> INSTRUCTIONS TO FOLLOW
Return, verbatim and in full, the records that follow, but not their pictures.

> MATERIAL PROVIDED
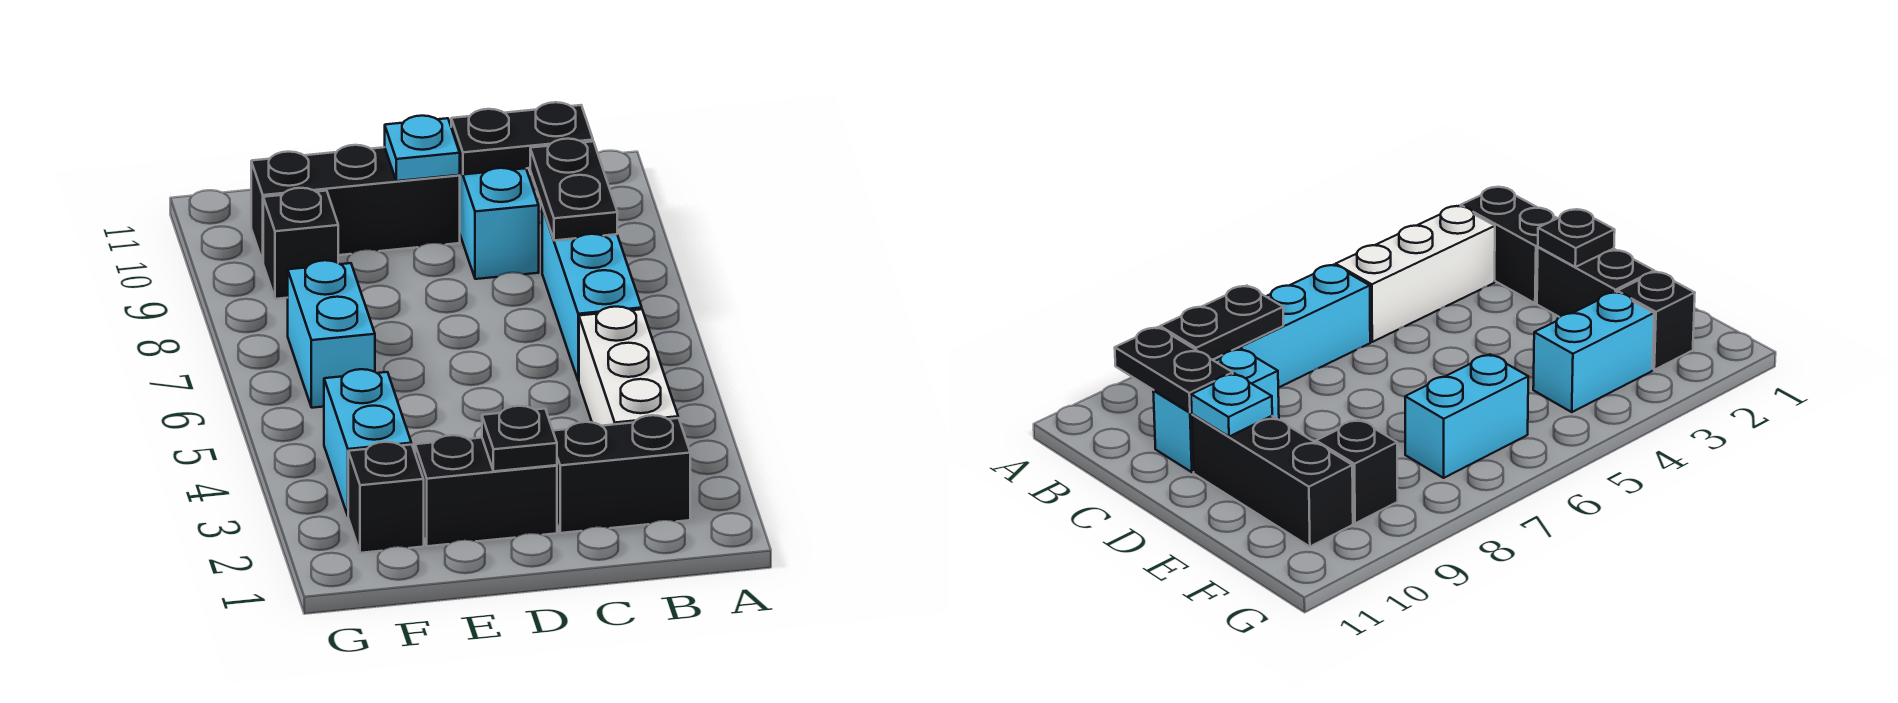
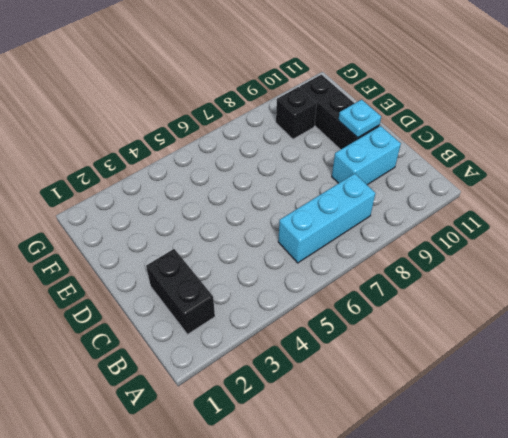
none -> white brick B3:B5 level 1
none -> black brick D2:E2 level 1
none -> black brick F2 level 1

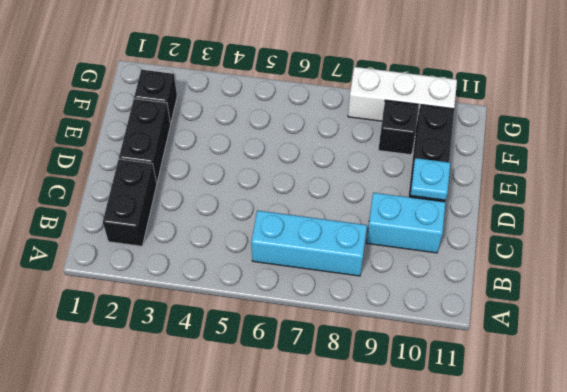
white brick G8:G10 level 1 -> white brick B3:B5 level 1
none -> cyan brick F3:F4 level 1
none -> cyan brick F6:F7 level 1
none -> black plate B8:B9 level 2

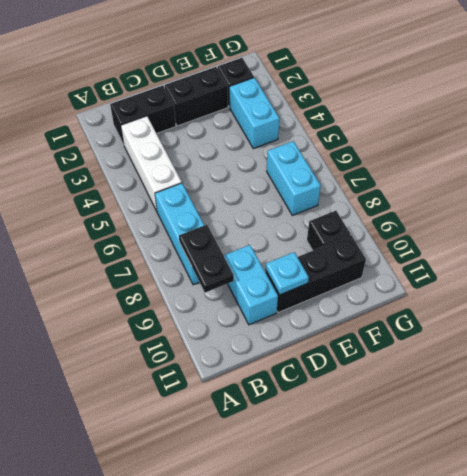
none -> black plate B10:C10 level 2
none -> black plate D2 level 2

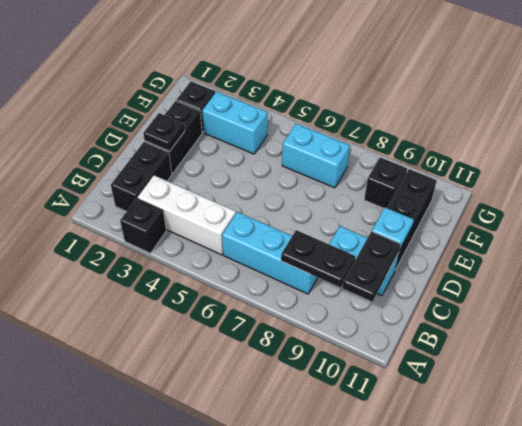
black brick A3 level 1 -> none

> TASK RESPONSE
none -> white brick B3:B5 level 1
none -> black brick D2:E2 level 1
none -> black brick F2 level 1

white brick G8:G10 level 1 -> white brick B3:B5 level 1
none -> cyan brick F3:F4 level 1
none -> cyan brick F6:F7 level 1
none -> black plate B8:B9 level 2

none -> black plate B10:C10 level 2
none -> black plate D2 level 2

black brick A3 level 1 -> none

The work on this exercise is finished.